TASK: I would like each line of the data that holds the word "czerwony" copied out.

RECORDED INFORMATION:

════════════════

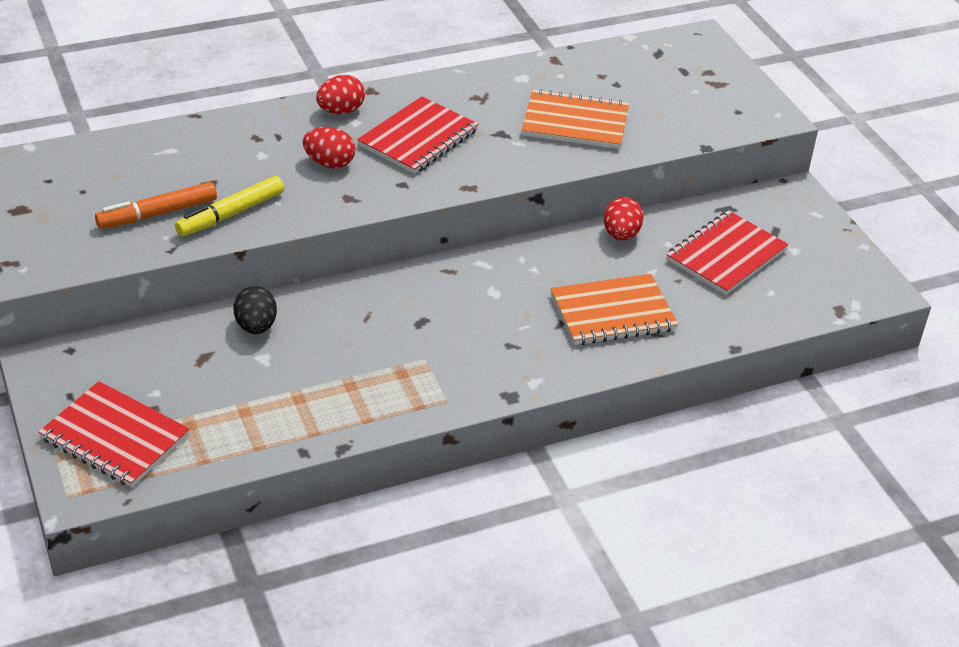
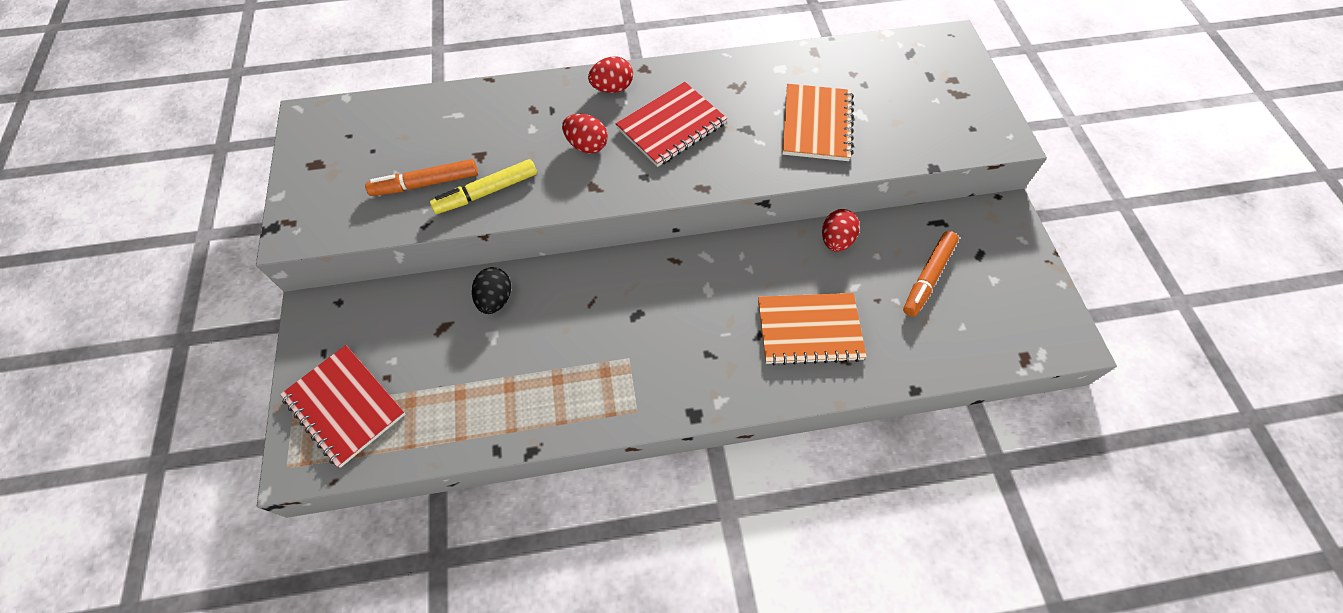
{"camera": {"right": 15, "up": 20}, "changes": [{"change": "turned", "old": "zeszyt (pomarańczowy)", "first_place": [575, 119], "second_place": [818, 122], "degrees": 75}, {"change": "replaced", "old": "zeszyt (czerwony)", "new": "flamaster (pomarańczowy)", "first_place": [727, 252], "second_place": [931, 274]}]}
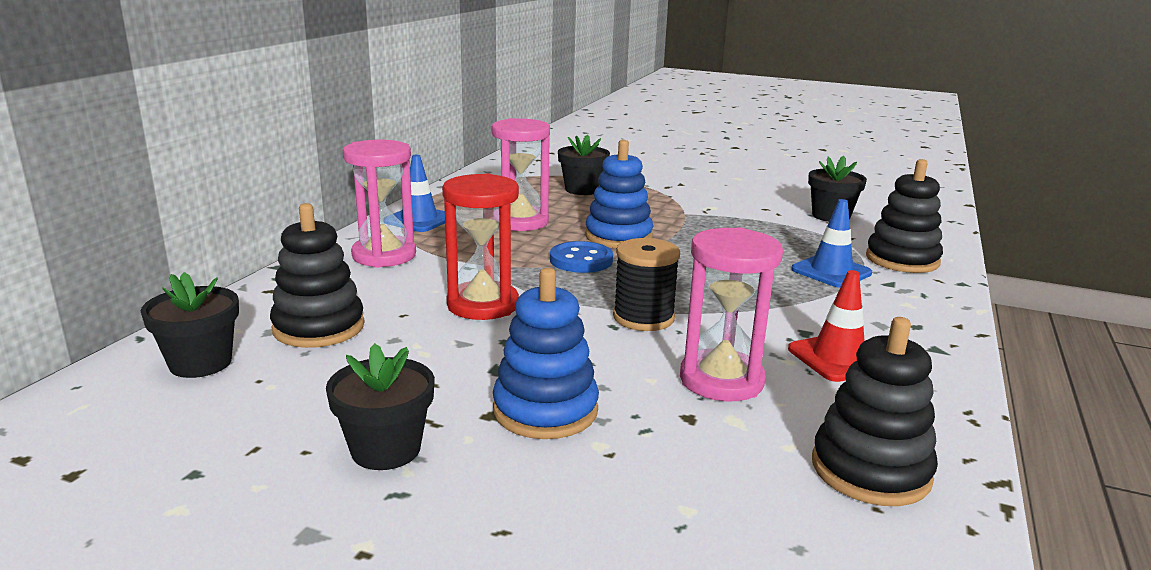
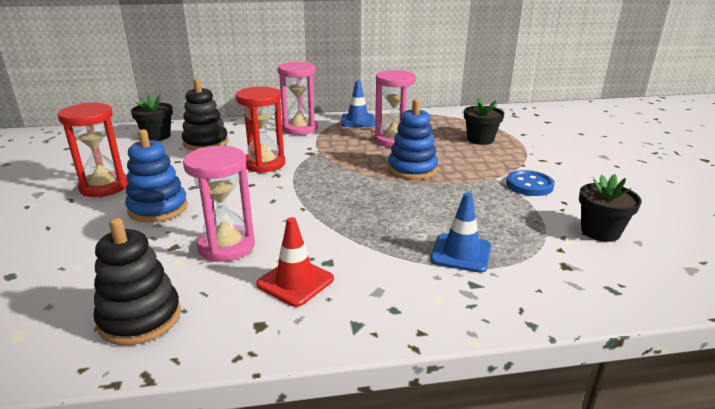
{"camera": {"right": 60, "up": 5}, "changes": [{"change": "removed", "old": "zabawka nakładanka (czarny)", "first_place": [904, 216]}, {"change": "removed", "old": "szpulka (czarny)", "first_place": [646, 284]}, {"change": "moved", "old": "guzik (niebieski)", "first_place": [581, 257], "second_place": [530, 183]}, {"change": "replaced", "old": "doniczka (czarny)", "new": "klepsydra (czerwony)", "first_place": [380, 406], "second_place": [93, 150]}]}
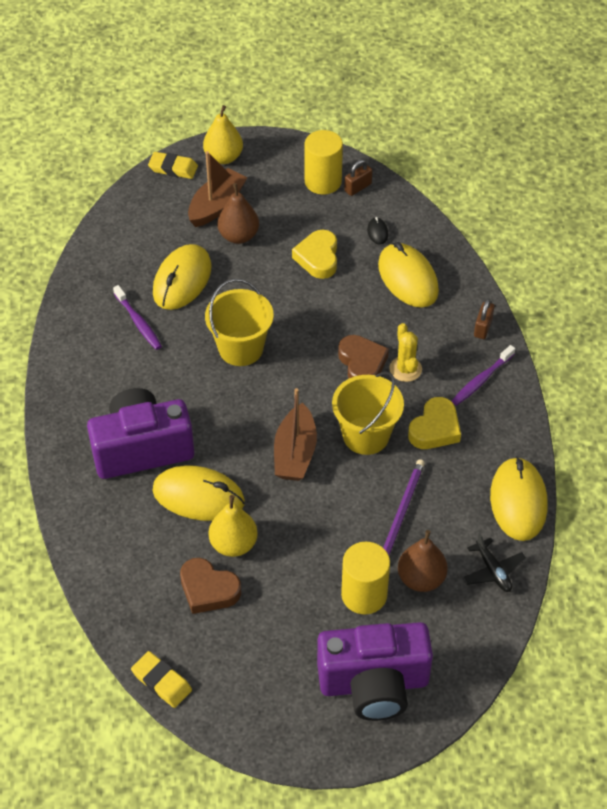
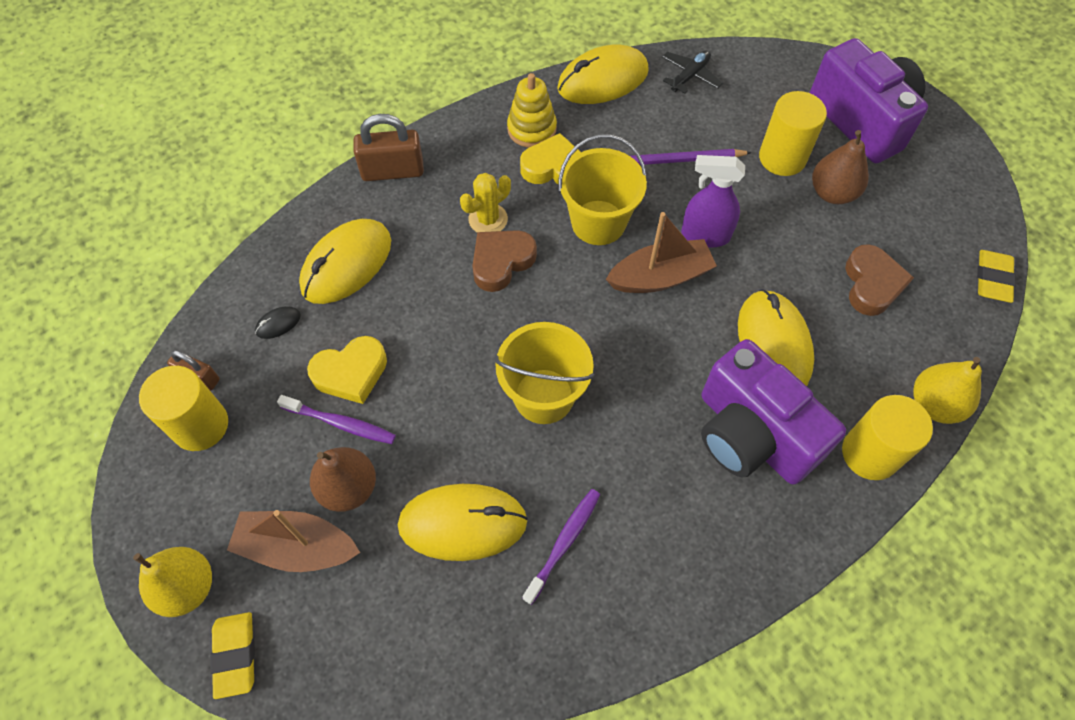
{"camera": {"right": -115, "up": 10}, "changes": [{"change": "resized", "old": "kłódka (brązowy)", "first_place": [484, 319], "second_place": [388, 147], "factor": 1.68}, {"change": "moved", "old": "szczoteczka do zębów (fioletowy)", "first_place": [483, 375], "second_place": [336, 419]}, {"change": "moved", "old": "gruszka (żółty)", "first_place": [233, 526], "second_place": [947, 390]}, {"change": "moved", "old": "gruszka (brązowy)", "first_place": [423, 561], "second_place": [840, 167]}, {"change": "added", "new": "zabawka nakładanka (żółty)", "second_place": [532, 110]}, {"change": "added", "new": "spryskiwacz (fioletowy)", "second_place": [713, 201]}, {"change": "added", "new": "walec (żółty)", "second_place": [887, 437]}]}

════════════════

RESPONSE:
{"camera": {"right": 15, "up": 20}, "changes": [{"change": "turned", "old": "zeszyt (pomarańczowy)", "first_place": [575, 119], "second_place": [818, 122], "degrees": 75}, {"change": "replaced", "old": "zeszyt (czerwony)", "new": "flamaster (pomarańczowy)", "first_place": [727, 252], "second_place": [931, 274]}]}
{"camera": {"right": 60, "up": 5}, "changes": [{"change": "removed", "old": "zabawka nakładanka (czarny)", "first_place": [904, 216]}, {"change": "removed", "old": "szpulka (czarny)", "first_place": [646, 284]}, {"change": "moved", "old": "guzik (niebieski)", "first_place": [581, 257], "second_place": [530, 183]}, {"change": "replaced", "old": "doniczka (czarny)", "new": "klepsydra (czerwony)", "first_place": [380, 406], "second_place": [93, 150]}]}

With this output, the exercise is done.